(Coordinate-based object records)
********

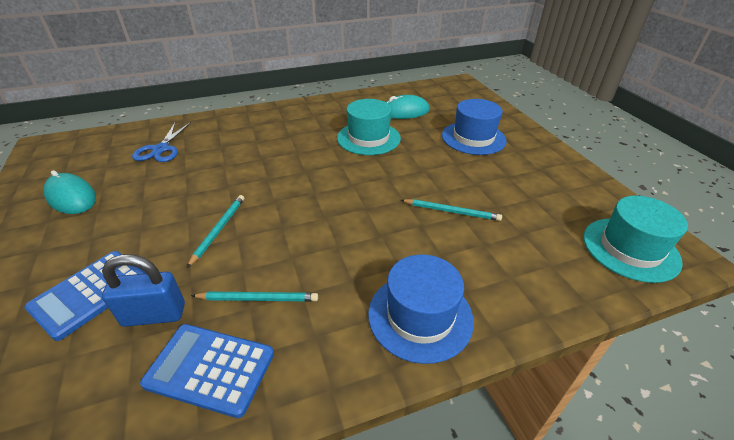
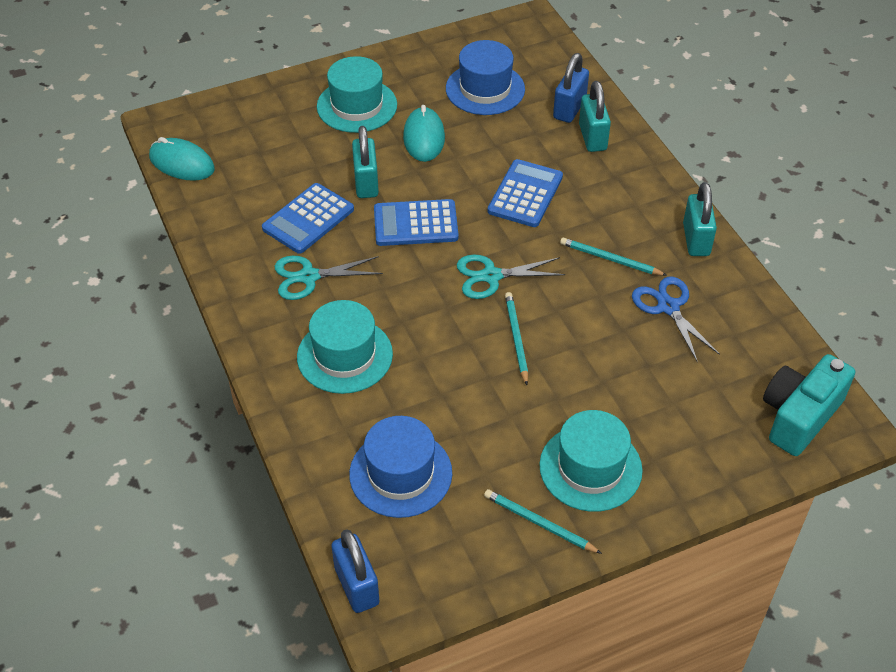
blue calculator: 2 -> 3
blue padlock: 1 -> 2
turquoise camera: 0 -> 1
turquoise hat: 2 -> 3
turquoise padlock: 0 -> 3
turquoise scissors: 0 -> 2

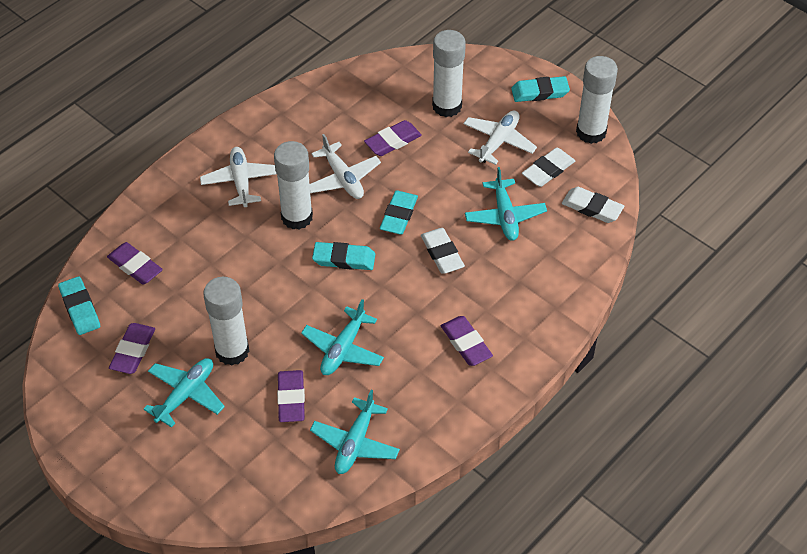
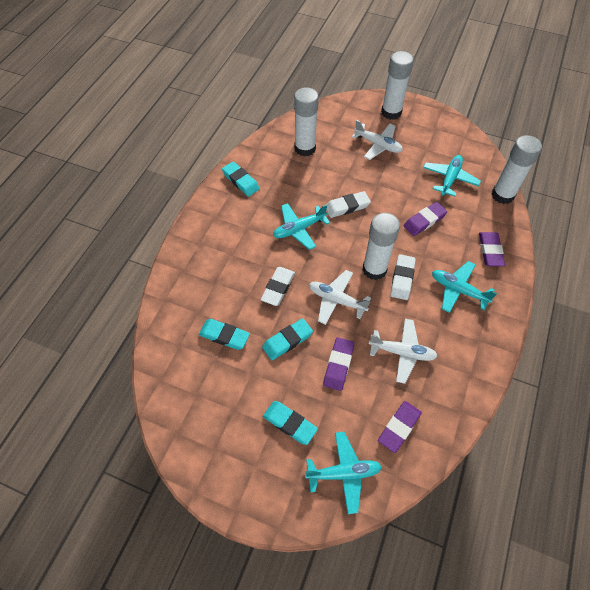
purple eraser: 5 -> 4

********

# EXERCISE
Repeat the entries above exactly as written, but not their pictures.

# FINAL ANSWER
blue calculator: 2 -> 3
blue padlock: 1 -> 2
turquoise camera: 0 -> 1
turquoise hat: 2 -> 3
turquoise padlock: 0 -> 3
turquoise scissors: 0 -> 2

purple eraser: 5 -> 4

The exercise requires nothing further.